* [WORK REQUEST]: Word for word, please restate the lines from the beginning of the data through the line in which "yellow camera: 2 -> 1" appears.

* [DATA FOR THE TASK]:
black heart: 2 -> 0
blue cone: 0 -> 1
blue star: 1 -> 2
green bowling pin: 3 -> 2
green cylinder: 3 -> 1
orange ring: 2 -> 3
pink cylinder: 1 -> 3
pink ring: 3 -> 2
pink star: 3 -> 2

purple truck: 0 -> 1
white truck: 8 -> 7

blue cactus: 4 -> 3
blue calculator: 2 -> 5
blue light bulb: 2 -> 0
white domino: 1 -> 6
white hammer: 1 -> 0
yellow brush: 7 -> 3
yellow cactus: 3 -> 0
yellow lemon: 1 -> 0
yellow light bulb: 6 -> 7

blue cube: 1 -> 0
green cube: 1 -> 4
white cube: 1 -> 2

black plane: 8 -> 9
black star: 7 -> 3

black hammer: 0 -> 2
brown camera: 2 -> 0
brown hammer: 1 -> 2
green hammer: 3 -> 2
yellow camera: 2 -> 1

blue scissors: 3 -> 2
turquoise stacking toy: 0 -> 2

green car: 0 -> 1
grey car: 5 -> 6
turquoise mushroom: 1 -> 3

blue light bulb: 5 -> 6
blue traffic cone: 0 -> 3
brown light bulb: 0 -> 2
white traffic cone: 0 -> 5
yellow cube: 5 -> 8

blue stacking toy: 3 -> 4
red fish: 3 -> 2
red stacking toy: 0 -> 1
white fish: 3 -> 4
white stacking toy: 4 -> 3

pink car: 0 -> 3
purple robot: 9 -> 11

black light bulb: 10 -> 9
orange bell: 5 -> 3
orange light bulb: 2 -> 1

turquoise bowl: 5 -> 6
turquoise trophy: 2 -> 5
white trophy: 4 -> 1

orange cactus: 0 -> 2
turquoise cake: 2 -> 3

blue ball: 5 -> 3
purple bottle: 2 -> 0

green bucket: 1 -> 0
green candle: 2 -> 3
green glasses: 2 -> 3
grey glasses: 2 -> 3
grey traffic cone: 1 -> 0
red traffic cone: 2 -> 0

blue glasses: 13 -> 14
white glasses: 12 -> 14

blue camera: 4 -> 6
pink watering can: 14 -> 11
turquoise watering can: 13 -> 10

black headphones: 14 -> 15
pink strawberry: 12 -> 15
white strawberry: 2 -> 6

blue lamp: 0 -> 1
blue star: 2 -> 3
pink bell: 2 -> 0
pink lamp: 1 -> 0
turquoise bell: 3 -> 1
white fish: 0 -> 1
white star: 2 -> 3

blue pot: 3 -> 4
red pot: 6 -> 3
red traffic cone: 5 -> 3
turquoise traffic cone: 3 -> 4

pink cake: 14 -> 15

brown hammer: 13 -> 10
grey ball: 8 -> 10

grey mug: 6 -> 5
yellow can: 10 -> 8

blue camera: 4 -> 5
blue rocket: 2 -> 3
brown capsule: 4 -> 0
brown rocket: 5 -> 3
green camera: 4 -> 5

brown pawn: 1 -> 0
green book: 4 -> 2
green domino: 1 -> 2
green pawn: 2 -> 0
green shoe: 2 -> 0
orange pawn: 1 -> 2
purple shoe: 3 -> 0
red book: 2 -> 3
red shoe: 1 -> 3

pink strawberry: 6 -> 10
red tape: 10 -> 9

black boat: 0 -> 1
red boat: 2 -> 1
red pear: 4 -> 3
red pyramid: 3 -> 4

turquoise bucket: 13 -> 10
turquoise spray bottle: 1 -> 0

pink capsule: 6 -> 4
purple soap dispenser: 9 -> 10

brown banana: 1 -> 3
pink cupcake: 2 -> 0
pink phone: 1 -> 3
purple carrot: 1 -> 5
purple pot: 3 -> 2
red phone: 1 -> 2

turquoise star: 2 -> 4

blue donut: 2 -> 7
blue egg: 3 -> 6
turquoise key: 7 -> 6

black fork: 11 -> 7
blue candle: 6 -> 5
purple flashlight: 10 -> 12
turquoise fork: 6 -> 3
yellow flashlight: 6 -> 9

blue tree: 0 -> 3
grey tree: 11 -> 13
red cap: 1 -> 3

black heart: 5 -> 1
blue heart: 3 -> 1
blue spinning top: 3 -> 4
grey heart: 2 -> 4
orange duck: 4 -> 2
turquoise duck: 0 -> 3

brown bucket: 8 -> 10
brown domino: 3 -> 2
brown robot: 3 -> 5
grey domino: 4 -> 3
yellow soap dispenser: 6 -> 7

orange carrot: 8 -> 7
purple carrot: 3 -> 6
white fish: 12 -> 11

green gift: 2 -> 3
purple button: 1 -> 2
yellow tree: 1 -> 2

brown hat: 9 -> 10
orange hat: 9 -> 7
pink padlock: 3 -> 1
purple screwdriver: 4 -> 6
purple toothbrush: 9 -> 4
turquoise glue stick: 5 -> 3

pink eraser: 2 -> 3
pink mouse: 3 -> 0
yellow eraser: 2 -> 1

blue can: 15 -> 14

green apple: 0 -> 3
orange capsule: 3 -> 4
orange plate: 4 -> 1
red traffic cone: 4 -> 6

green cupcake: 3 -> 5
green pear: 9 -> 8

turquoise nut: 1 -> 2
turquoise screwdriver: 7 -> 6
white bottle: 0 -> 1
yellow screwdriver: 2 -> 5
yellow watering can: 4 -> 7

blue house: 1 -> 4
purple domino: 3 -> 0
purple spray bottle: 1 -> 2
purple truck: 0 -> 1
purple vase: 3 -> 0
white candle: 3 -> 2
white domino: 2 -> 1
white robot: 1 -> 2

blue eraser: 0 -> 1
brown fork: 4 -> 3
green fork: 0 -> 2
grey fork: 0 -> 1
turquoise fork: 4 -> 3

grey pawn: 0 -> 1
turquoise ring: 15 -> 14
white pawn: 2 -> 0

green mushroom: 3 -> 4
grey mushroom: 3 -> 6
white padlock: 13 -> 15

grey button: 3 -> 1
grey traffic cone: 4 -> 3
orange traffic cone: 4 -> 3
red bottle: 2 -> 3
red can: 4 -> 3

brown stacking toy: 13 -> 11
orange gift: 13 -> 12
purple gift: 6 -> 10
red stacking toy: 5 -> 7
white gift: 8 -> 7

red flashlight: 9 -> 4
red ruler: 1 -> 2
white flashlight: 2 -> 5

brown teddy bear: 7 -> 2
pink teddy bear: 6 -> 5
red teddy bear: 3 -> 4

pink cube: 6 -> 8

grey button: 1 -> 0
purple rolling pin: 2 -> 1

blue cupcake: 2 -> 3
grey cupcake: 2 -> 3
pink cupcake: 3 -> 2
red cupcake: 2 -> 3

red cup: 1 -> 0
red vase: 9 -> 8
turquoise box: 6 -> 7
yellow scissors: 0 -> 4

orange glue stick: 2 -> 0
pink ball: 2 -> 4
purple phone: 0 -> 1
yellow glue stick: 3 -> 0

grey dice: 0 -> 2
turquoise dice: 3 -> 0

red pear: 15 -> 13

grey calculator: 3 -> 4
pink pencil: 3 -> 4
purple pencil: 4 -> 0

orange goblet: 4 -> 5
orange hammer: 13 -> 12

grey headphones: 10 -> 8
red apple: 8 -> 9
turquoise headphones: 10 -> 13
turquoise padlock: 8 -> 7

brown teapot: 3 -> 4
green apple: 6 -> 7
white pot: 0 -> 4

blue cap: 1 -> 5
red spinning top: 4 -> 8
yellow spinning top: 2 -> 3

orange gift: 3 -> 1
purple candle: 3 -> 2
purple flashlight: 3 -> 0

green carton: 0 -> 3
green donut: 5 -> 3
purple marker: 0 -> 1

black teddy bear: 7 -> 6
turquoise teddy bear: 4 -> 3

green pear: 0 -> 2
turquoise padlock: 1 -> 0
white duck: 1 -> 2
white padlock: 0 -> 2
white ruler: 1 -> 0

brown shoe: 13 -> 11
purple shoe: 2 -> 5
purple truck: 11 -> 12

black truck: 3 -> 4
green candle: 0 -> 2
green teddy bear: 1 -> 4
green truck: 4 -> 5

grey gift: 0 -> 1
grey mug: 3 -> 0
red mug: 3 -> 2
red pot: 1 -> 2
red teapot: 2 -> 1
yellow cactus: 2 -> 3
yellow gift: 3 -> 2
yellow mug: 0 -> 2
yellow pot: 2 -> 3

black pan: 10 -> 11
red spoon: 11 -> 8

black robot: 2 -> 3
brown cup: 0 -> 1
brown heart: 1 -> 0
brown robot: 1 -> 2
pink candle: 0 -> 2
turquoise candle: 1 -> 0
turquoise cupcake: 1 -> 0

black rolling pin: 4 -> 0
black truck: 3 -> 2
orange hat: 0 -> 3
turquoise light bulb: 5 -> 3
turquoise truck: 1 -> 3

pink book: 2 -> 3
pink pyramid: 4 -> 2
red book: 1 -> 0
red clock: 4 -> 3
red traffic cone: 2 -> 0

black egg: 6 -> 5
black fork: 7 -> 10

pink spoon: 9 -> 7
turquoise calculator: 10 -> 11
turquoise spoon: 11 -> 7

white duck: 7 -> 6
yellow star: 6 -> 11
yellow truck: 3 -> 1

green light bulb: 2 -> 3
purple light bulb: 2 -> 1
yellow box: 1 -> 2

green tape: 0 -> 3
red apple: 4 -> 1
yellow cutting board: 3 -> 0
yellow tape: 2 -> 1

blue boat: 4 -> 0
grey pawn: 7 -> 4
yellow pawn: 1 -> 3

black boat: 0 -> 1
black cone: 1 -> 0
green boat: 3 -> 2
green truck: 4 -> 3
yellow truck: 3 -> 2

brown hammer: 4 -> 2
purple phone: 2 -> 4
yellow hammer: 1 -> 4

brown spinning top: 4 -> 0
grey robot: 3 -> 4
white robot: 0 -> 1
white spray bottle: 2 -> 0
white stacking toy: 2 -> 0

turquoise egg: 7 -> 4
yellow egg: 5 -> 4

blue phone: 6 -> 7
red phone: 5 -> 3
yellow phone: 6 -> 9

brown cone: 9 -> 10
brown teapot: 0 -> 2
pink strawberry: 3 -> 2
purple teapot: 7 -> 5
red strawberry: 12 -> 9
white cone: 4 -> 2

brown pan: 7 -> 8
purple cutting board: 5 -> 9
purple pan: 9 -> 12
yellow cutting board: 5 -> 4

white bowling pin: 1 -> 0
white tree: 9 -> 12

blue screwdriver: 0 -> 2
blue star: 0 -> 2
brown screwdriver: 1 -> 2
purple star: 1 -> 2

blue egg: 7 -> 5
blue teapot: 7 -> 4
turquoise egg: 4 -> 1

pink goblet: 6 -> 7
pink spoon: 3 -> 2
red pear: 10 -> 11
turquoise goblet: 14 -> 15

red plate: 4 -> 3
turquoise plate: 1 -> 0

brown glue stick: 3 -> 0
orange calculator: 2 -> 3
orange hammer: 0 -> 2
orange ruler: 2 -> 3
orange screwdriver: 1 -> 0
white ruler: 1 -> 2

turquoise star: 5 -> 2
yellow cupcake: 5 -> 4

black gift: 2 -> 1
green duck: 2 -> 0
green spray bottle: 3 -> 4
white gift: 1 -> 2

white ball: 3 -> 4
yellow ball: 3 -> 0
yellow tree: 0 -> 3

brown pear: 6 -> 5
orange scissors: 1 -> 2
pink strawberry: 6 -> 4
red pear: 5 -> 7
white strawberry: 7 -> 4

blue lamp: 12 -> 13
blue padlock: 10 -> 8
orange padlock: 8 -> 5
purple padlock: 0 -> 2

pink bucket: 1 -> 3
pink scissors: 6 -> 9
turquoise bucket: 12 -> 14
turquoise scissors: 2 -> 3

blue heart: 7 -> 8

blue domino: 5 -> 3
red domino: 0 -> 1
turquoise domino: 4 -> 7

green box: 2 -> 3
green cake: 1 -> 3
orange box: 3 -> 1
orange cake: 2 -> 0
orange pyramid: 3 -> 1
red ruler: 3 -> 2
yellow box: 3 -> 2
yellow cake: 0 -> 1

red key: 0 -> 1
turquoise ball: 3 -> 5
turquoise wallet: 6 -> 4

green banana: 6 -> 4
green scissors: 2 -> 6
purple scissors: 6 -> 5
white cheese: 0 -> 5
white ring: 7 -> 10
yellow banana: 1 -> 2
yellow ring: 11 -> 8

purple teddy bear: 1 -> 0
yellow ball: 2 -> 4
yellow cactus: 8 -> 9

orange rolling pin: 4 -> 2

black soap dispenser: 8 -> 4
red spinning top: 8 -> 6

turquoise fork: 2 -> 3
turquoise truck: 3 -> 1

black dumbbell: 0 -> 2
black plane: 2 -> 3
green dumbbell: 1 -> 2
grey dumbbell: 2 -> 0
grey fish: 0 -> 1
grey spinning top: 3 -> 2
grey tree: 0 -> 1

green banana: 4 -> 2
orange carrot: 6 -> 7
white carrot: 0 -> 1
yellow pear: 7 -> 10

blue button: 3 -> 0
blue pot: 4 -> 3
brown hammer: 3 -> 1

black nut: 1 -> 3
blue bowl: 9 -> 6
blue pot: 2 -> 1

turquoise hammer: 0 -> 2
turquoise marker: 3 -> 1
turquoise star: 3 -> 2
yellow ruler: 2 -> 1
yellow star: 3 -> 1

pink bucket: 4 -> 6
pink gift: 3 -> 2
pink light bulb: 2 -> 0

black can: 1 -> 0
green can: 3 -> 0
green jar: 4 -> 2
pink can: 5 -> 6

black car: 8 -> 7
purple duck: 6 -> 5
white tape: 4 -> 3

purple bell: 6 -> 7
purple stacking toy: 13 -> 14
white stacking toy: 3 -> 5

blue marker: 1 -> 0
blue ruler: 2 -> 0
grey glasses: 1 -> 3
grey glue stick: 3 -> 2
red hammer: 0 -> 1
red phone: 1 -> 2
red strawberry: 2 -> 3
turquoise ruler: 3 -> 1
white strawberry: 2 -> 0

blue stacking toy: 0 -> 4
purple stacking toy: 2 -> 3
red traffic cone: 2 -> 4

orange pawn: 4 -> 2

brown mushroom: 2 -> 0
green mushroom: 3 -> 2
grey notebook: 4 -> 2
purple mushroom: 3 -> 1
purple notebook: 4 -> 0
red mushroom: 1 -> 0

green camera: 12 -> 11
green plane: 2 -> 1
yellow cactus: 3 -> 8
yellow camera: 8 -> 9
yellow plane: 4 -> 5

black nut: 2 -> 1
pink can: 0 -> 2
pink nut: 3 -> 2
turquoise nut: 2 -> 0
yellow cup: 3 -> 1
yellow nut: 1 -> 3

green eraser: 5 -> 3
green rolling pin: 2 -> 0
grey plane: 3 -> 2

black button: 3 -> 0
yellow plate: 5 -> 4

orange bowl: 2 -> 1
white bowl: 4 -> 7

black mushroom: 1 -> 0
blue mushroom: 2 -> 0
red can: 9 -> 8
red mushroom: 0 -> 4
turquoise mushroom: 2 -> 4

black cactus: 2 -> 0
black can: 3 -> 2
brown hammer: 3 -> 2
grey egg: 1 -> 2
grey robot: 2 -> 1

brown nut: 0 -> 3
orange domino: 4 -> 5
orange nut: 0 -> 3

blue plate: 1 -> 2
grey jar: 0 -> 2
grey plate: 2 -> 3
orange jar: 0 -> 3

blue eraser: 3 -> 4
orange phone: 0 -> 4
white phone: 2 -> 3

* [SOLVED EXERCISE]:
black heart: 2 -> 0
blue cone: 0 -> 1
blue star: 1 -> 2
green bowling pin: 3 -> 2
green cylinder: 3 -> 1
orange ring: 2 -> 3
pink cylinder: 1 -> 3
pink ring: 3 -> 2
pink star: 3 -> 2

purple truck: 0 -> 1
white truck: 8 -> 7

blue cactus: 4 -> 3
blue calculator: 2 -> 5
blue light bulb: 2 -> 0
white domino: 1 -> 6
white hammer: 1 -> 0
yellow brush: 7 -> 3
yellow cactus: 3 -> 0
yellow lemon: 1 -> 0
yellow light bulb: 6 -> 7

blue cube: 1 -> 0
green cube: 1 -> 4
white cube: 1 -> 2

black plane: 8 -> 9
black star: 7 -> 3

black hammer: 0 -> 2
brown camera: 2 -> 0
brown hammer: 1 -> 2
green hammer: 3 -> 2
yellow camera: 2 -> 1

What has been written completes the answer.